Coordinate-based change listings:
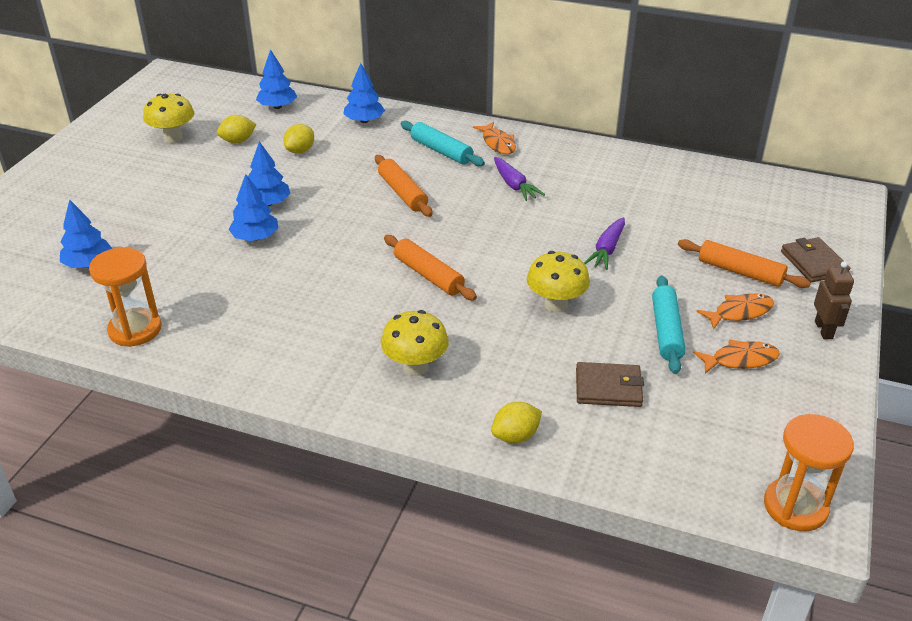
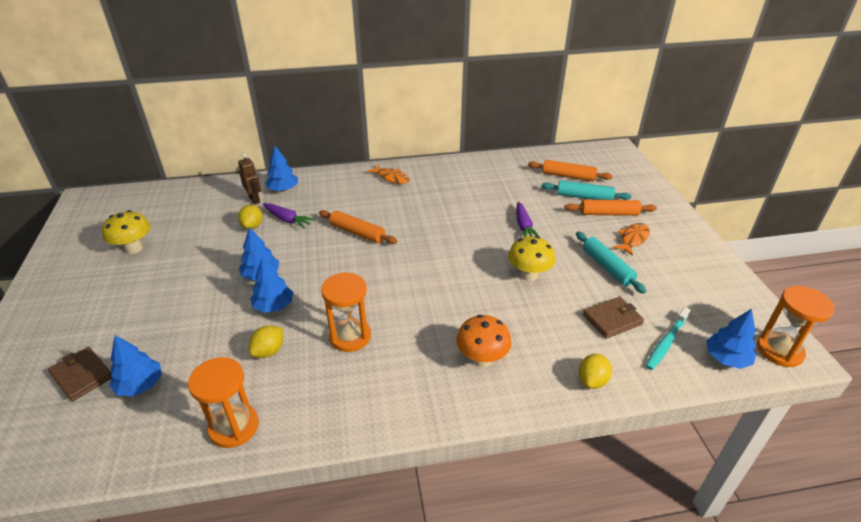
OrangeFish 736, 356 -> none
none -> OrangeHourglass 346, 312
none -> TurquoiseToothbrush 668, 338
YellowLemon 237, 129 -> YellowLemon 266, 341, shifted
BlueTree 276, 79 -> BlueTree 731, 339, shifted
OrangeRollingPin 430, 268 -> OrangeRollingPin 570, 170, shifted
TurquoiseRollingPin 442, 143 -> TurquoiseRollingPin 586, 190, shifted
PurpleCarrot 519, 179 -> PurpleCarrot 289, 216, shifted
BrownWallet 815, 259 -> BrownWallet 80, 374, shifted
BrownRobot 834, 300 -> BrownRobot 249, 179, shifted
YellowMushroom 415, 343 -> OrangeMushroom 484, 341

_What the exercise asks:_ Search the entries for the line holding "BrownWallet 815, 259". Return that line and the ones after it through the last, exactly.

_Exercise solution:_
BrownWallet 815, 259 -> BrownWallet 80, 374, shifted
BrownRobot 834, 300 -> BrownRobot 249, 179, shifted
YellowMushroom 415, 343 -> OrangeMushroom 484, 341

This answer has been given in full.